#### Data to use

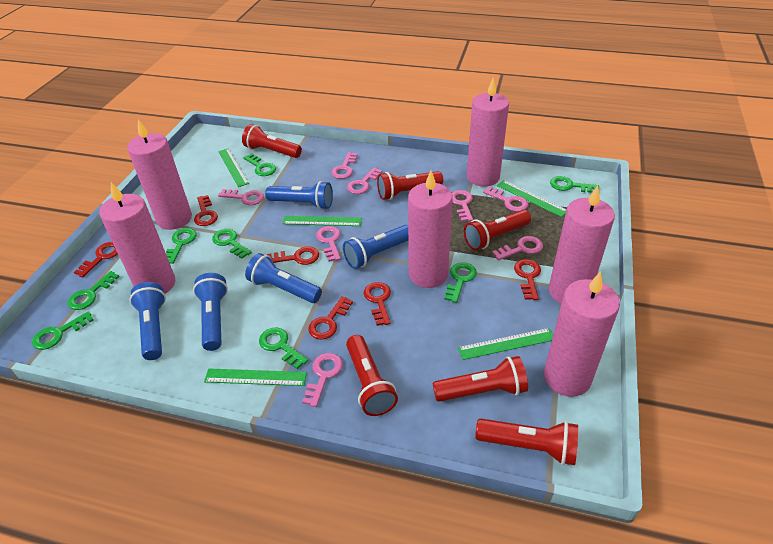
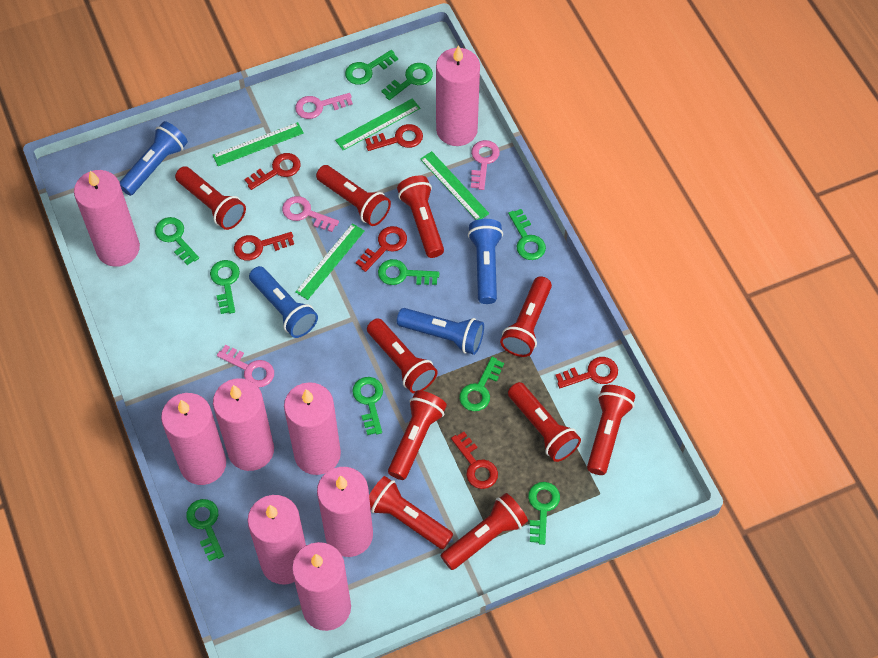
blue flashlight: 5 -> 4
green key: 8 -> 10
green ruler: 5 -> 4
pink candle: 6 -> 8
pink key: 8 -> 4
red flashlight: 6 -> 10

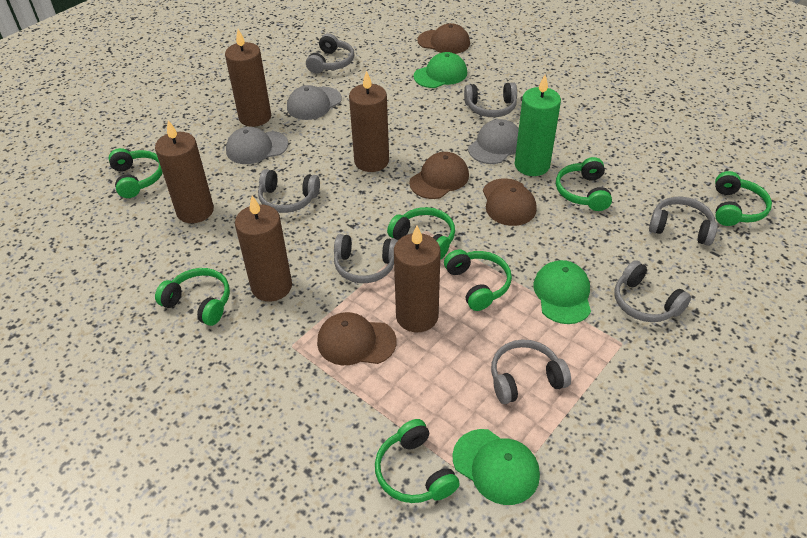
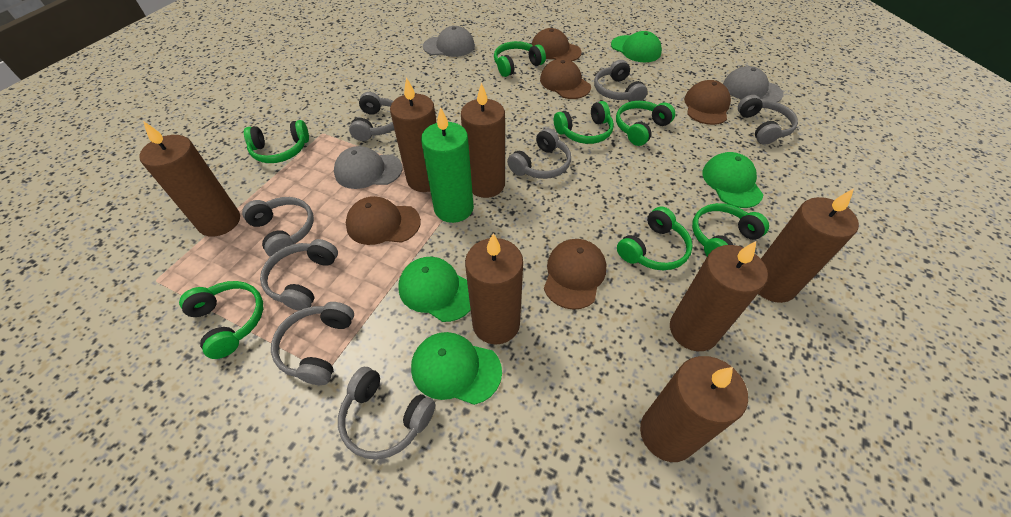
brown candle: 5 -> 7
brown cap: 4 -> 5
green cap: 3 -> 4
grey headphones: 7 -> 8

########

Task. Except for pictures, copy the records above exactly.

Answer box.
blue flashlight: 5 -> 4
green key: 8 -> 10
green ruler: 5 -> 4
pink candle: 6 -> 8
pink key: 8 -> 4
red flashlight: 6 -> 10

brown candle: 5 -> 7
brown cap: 4 -> 5
green cap: 3 -> 4
grey headphones: 7 -> 8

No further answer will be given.